-------- Data records --------
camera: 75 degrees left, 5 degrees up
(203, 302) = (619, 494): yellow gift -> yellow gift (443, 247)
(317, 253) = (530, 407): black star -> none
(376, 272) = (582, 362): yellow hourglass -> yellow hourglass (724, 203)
--------
-------- Data records --------
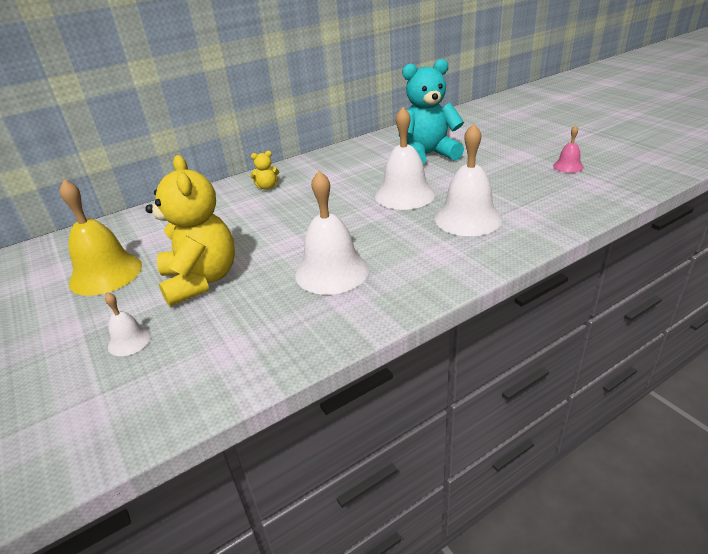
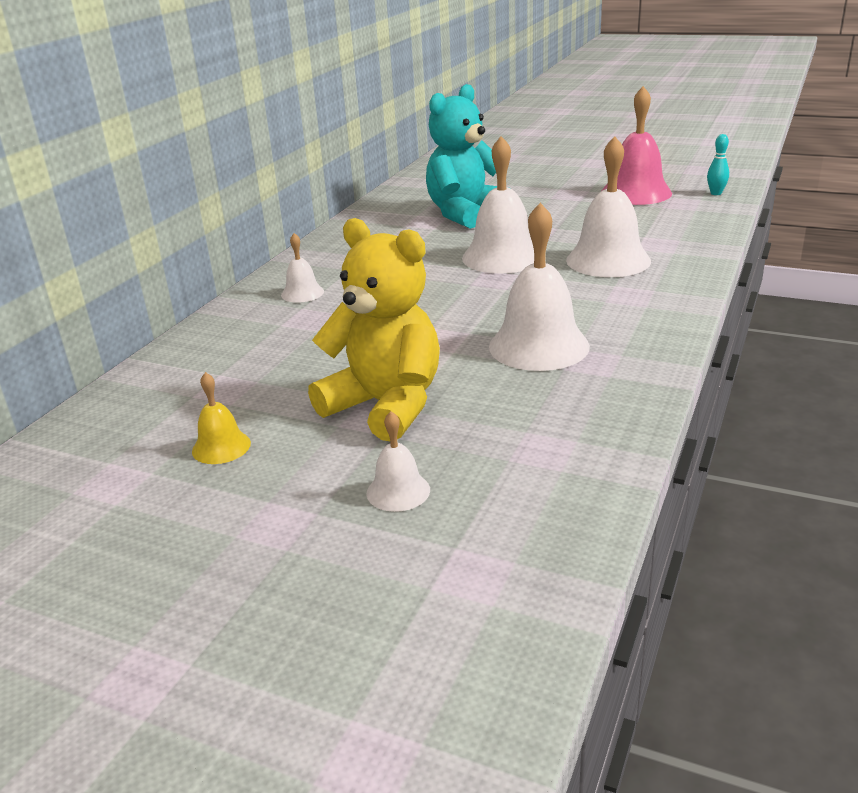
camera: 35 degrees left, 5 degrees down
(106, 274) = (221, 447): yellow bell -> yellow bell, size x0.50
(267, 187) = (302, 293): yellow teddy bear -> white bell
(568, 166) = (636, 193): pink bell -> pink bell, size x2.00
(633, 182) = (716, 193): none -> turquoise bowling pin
--------
-------- Data records --------
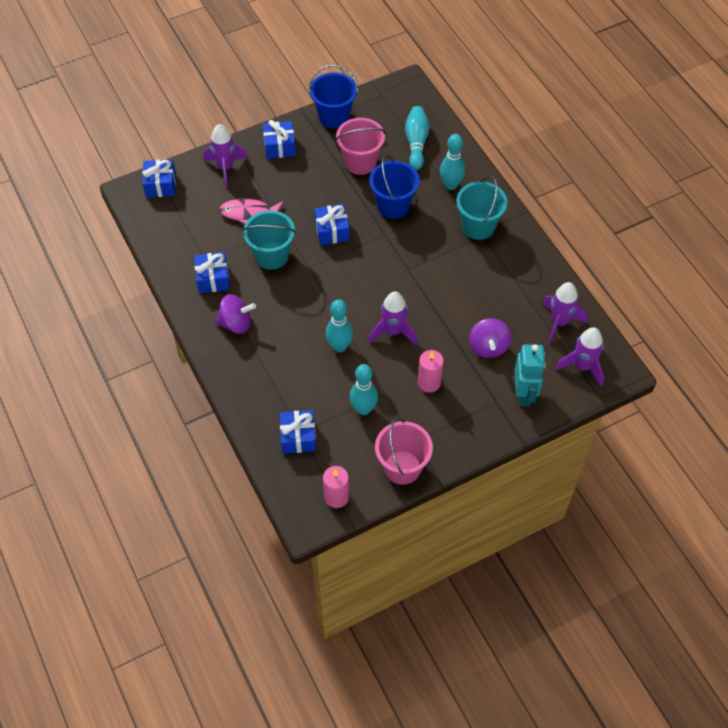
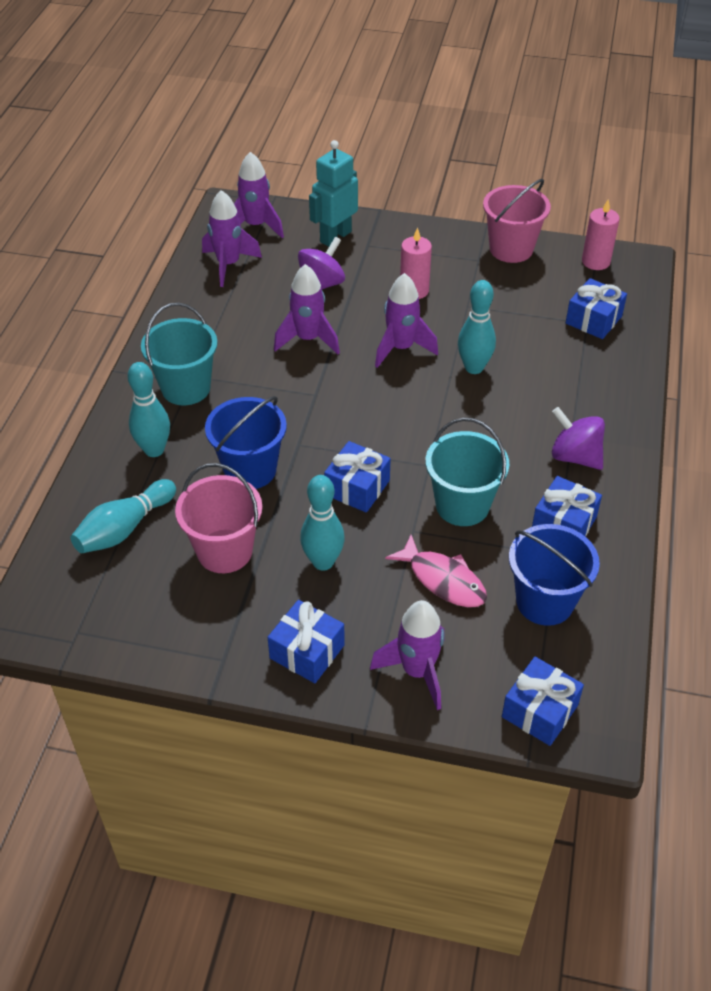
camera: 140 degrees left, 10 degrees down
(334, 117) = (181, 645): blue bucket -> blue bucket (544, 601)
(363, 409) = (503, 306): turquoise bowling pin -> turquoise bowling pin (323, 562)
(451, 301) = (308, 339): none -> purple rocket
--------
— Exercise objective —
Take each line of the material that contains the word "left" and list it.

— Expected output —
camera: 75 degrees left, 5 degrees up
camera: 35 degrees left, 5 degrees down
camera: 140 degrees left, 10 degrees down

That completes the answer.